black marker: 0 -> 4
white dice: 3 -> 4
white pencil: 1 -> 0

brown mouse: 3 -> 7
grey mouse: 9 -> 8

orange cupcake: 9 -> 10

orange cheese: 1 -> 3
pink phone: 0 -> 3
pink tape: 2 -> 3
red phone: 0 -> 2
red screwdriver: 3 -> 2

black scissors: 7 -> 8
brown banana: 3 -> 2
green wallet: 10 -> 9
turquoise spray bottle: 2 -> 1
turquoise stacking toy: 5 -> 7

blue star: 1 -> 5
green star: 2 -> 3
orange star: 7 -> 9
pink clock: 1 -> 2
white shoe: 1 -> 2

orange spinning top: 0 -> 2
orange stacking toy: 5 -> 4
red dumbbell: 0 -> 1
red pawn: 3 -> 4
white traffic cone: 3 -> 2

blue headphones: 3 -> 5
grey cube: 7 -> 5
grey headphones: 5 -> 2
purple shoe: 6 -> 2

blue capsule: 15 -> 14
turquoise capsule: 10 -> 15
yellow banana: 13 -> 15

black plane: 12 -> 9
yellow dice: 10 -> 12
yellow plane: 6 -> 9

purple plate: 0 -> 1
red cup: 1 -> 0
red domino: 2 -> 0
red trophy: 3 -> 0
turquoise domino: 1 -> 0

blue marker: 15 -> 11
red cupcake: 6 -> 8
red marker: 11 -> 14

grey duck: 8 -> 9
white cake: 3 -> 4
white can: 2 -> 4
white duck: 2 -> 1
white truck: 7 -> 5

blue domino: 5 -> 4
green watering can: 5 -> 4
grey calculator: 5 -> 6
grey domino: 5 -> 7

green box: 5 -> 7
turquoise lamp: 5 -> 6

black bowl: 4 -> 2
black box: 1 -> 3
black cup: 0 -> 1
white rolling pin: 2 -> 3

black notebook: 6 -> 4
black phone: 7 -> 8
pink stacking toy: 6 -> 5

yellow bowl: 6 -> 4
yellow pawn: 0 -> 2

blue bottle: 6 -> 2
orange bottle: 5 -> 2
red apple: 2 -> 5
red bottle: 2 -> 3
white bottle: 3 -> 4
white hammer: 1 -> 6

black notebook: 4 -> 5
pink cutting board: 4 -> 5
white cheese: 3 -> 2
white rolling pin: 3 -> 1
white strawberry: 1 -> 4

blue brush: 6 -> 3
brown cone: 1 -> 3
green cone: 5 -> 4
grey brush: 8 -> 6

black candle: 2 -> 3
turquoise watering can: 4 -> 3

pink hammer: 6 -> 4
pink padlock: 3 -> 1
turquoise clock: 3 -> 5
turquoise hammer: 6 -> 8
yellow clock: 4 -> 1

* **What to do**
Above are the entries. Output exactly the lines beginning with the line that has "purple shoe: 6 -> 2" and ending with the line that has "grey brush: 8 -> 6".

* **Exercise response**
purple shoe: 6 -> 2

blue capsule: 15 -> 14
turquoise capsule: 10 -> 15
yellow banana: 13 -> 15

black plane: 12 -> 9
yellow dice: 10 -> 12
yellow plane: 6 -> 9

purple plate: 0 -> 1
red cup: 1 -> 0
red domino: 2 -> 0
red trophy: 3 -> 0
turquoise domino: 1 -> 0

blue marker: 15 -> 11
red cupcake: 6 -> 8
red marker: 11 -> 14

grey duck: 8 -> 9
white cake: 3 -> 4
white can: 2 -> 4
white duck: 2 -> 1
white truck: 7 -> 5

blue domino: 5 -> 4
green watering can: 5 -> 4
grey calculator: 5 -> 6
grey domino: 5 -> 7

green box: 5 -> 7
turquoise lamp: 5 -> 6

black bowl: 4 -> 2
black box: 1 -> 3
black cup: 0 -> 1
white rolling pin: 2 -> 3

black notebook: 6 -> 4
black phone: 7 -> 8
pink stacking toy: 6 -> 5

yellow bowl: 6 -> 4
yellow pawn: 0 -> 2

blue bottle: 6 -> 2
orange bottle: 5 -> 2
red apple: 2 -> 5
red bottle: 2 -> 3
white bottle: 3 -> 4
white hammer: 1 -> 6

black notebook: 4 -> 5
pink cutting board: 4 -> 5
white cheese: 3 -> 2
white rolling pin: 3 -> 1
white strawberry: 1 -> 4

blue brush: 6 -> 3
brown cone: 1 -> 3
green cone: 5 -> 4
grey brush: 8 -> 6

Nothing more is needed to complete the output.